## RECORDS SHOWN
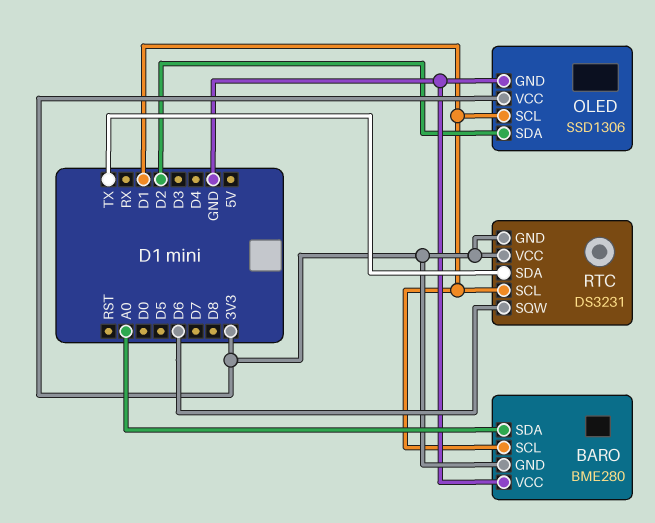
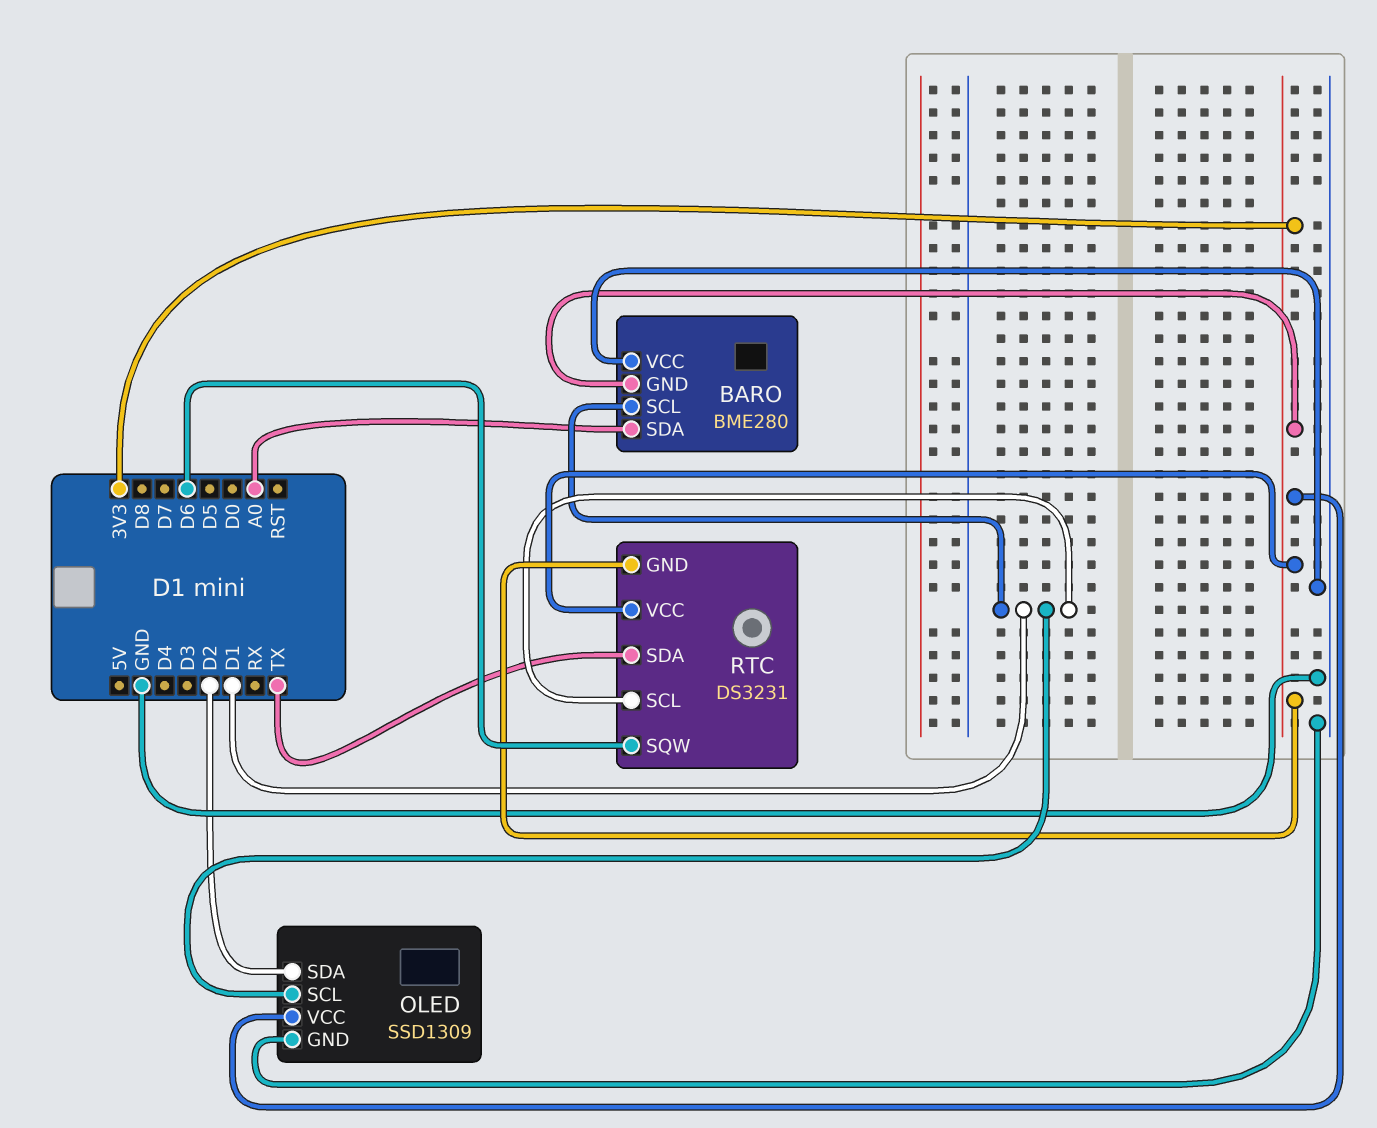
OLED: SSD1306 -> SSD1309

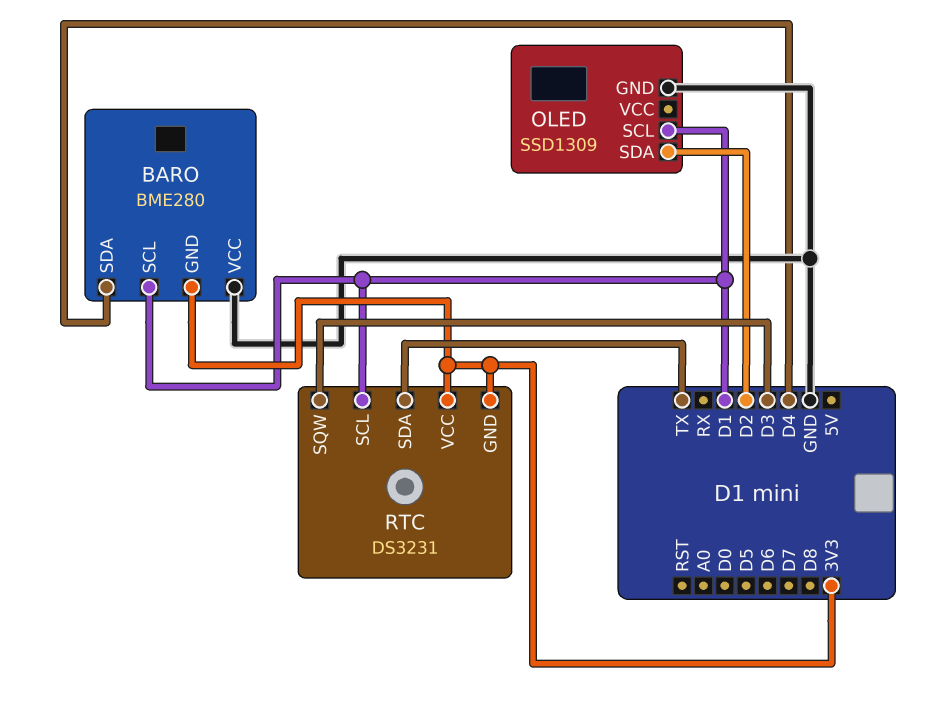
BARO pin SDA: A0 -> D4
OLED pin VCC: 3V3 -> none
RTC pin SQW: D6 -> D3

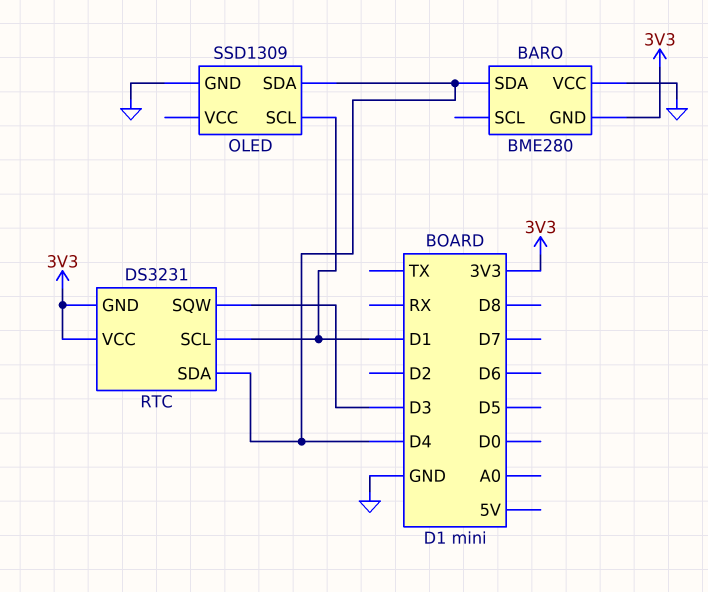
BARO pin SCL: D1 -> none
OLED pin SDA: D2 -> D4
RTC pin SDA: TX -> D4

## WHAT YOU NEED TO DO
Go through the material above, and wherever a line contains the string "none", return it.

## WRITTEN REPLY
OLED pin VCC: 3V3 -> none
BARO pin SCL: D1 -> none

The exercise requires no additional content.